Data for analysis START
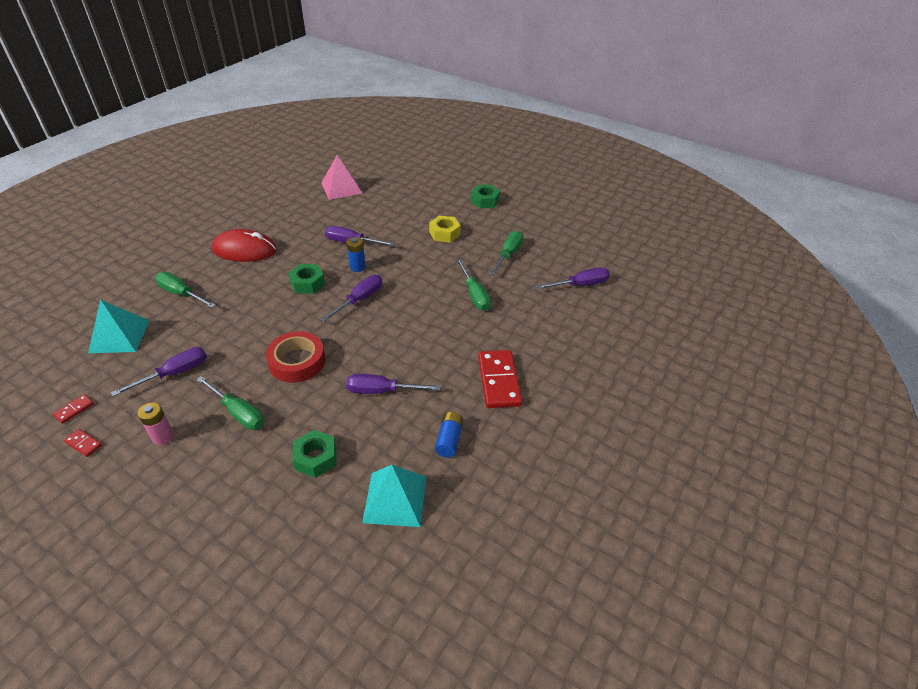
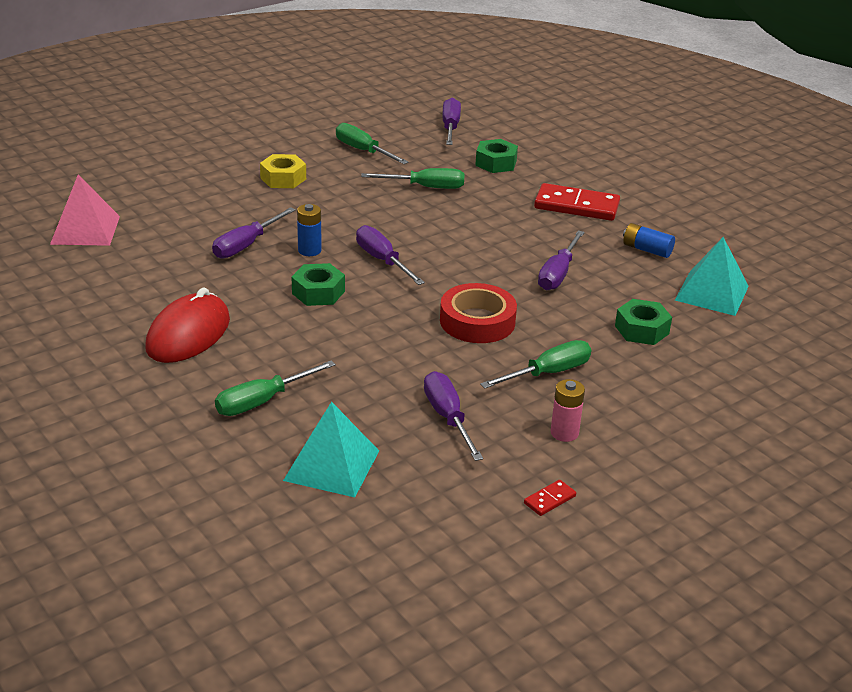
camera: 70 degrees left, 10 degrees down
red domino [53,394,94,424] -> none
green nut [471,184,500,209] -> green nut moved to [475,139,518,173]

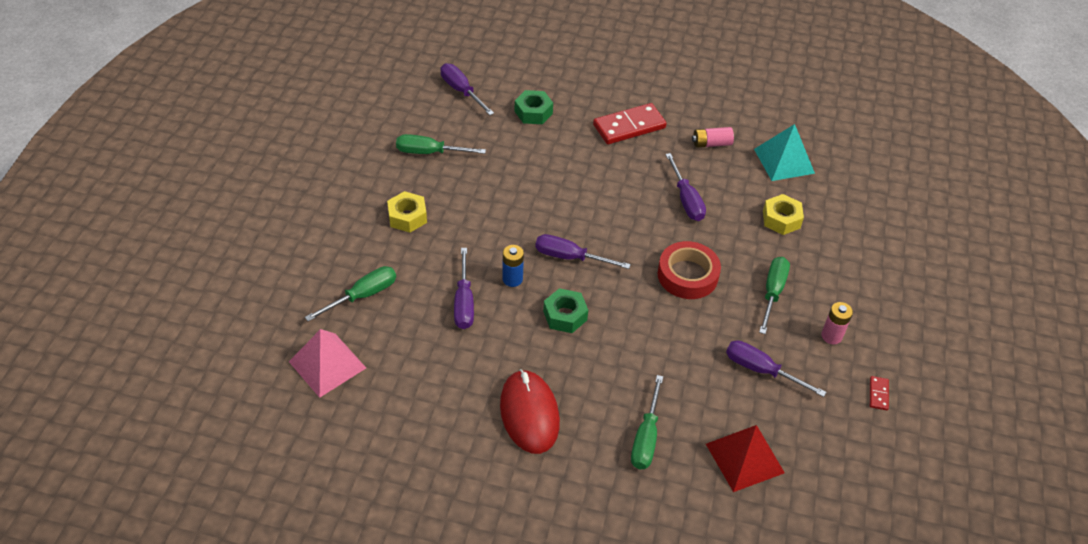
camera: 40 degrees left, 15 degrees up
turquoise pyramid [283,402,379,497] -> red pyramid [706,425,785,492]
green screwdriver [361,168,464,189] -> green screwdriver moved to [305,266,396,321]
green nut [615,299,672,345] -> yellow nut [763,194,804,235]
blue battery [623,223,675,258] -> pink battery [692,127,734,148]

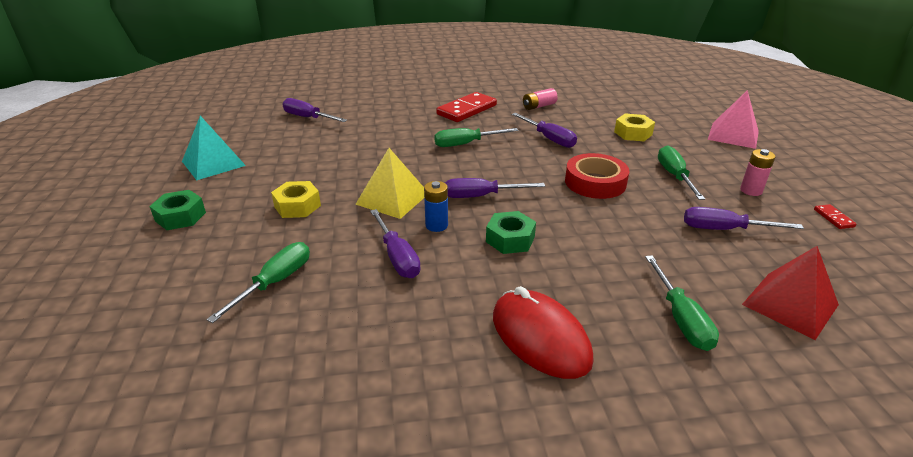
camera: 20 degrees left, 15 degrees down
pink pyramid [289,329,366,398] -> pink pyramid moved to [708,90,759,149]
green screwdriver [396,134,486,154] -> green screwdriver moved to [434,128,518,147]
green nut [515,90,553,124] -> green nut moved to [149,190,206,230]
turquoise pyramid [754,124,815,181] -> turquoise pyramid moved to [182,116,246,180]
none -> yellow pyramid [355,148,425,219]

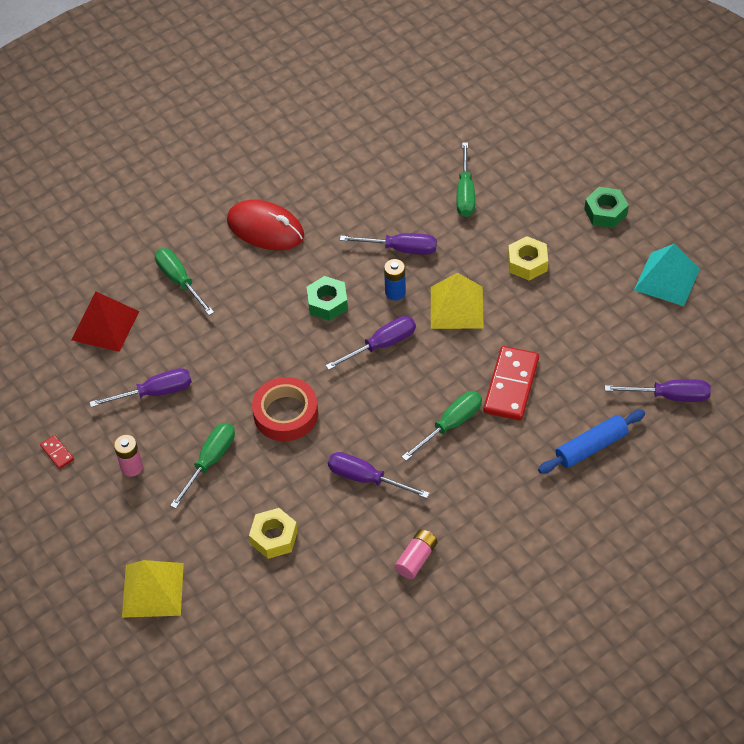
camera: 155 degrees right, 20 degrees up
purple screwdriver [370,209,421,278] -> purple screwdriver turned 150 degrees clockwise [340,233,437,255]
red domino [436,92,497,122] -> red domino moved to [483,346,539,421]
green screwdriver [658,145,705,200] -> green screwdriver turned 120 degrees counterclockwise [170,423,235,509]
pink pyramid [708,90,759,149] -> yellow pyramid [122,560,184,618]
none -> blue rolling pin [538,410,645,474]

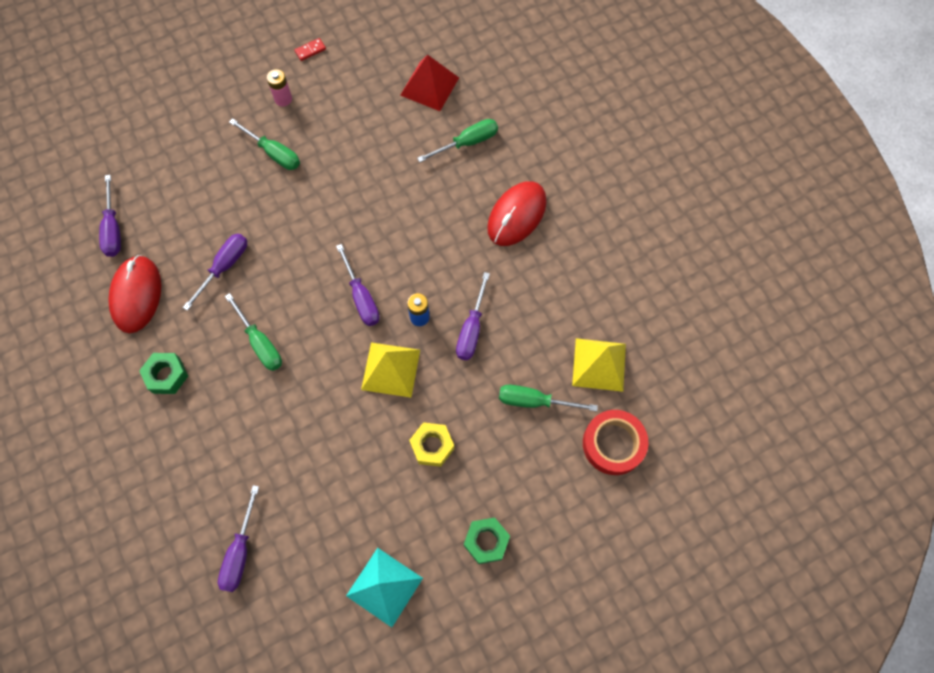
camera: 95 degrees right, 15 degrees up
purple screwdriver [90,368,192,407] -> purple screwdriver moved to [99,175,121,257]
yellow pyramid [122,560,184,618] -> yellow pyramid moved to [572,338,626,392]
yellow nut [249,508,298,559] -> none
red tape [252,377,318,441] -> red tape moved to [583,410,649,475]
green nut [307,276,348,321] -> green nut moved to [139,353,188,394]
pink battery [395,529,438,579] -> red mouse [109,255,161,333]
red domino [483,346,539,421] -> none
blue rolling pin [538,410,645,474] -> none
Data for analysis END
Data for analysis START
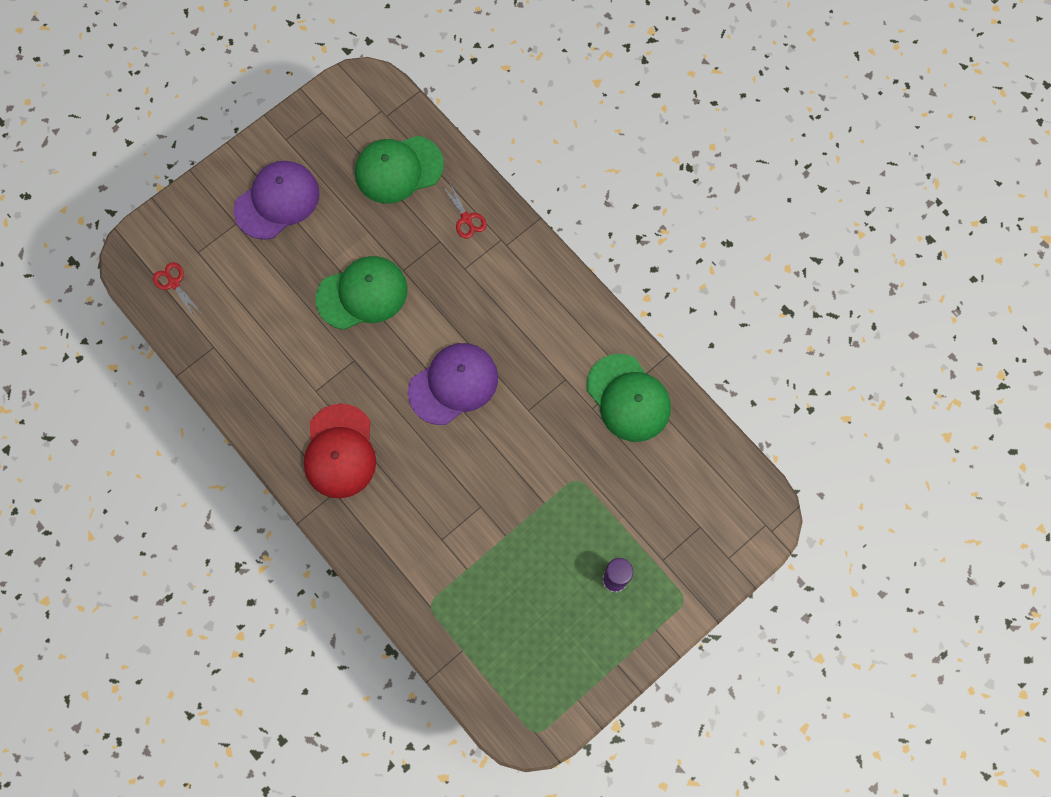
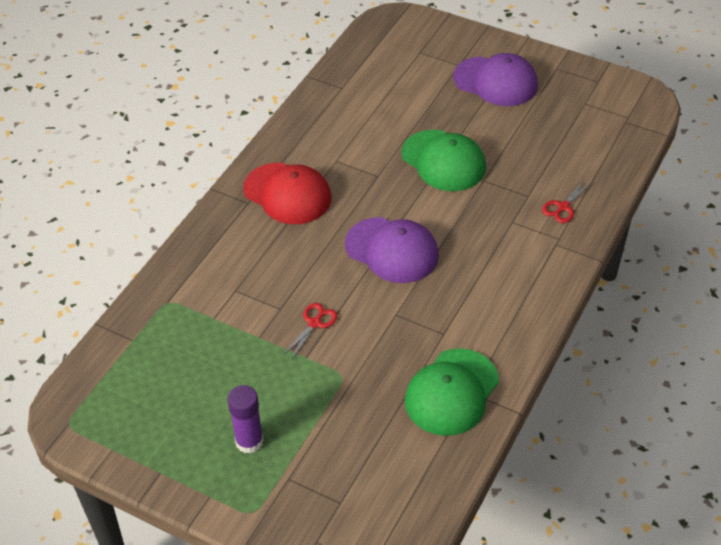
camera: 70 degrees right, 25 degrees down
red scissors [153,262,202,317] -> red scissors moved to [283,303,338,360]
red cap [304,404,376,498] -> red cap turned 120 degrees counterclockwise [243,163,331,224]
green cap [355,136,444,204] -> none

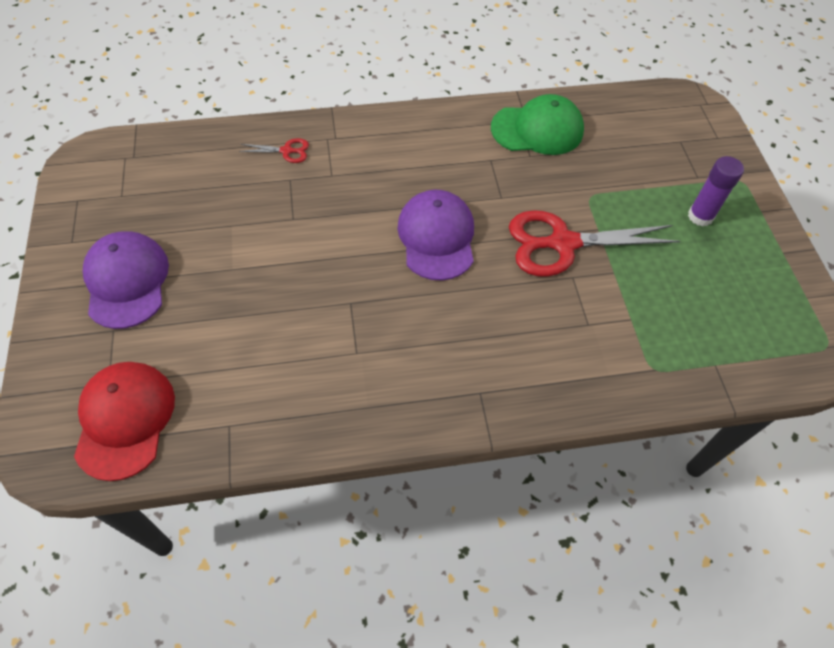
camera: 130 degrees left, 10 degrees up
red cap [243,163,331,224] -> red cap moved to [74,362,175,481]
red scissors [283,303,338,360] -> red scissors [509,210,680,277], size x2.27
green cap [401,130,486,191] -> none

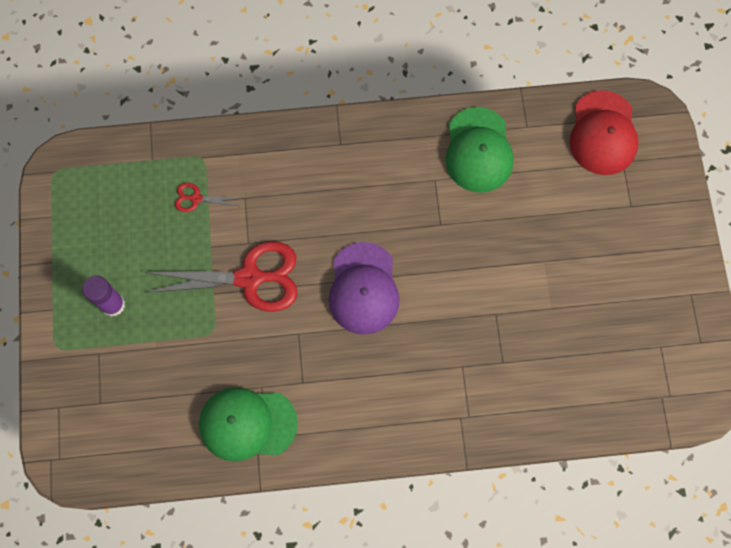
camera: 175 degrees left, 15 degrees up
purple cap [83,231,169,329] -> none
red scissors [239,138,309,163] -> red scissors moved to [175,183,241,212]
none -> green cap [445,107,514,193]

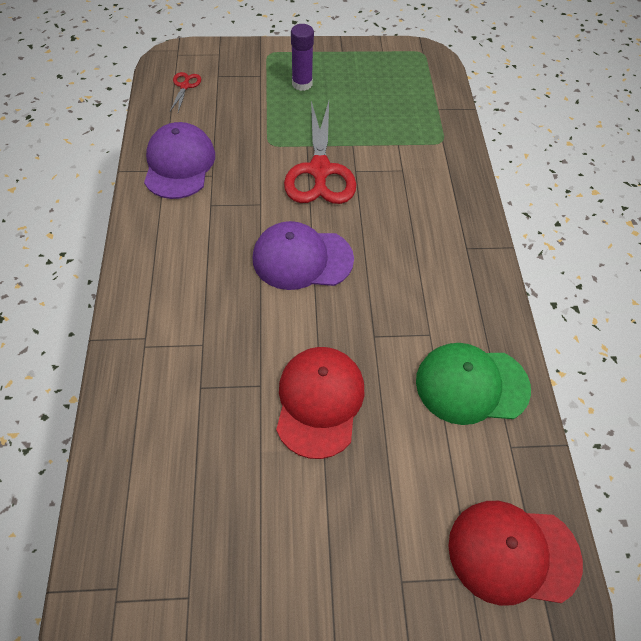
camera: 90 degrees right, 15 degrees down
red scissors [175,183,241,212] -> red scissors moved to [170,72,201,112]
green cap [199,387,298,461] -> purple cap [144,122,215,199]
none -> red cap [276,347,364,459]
Data for analysis END
Data for analysis START
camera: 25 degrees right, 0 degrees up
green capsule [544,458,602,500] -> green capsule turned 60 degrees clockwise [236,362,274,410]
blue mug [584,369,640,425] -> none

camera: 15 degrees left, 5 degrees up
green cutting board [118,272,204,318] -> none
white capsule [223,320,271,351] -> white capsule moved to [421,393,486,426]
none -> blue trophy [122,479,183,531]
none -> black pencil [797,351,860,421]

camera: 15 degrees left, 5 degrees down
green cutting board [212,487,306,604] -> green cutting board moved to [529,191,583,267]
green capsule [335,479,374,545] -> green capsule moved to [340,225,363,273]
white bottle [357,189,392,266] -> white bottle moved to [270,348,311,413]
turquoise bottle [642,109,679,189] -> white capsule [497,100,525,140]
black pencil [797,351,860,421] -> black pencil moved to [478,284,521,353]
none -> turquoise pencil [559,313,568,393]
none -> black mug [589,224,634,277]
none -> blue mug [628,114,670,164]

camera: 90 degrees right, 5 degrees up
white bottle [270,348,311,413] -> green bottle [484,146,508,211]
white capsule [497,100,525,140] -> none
Data for analysis END
● **Goal of the exercise**
Set down exactly the lines of the data above, beginning with the line that has "camera: 95 degrees right, 15 degrees up" and ending with the line that has "blue rolling pin [538,410,645,474] -> none", and no others.

● **Written answer**
camera: 95 degrees right, 15 degrees up
purple screwdriver [90,368,192,407] -> purple screwdriver moved to [99,175,121,257]
yellow pyramid [122,560,184,618] -> yellow pyramid moved to [572,338,626,392]
yellow nut [249,508,298,559] -> none
red tape [252,377,318,441] -> red tape moved to [583,410,649,475]
green nut [307,276,348,321] -> green nut moved to [139,353,188,394]
pink battery [395,529,438,579] -> red mouse [109,255,161,333]
red domino [483,346,539,421] -> none
blue rolling pin [538,410,645,474] -> none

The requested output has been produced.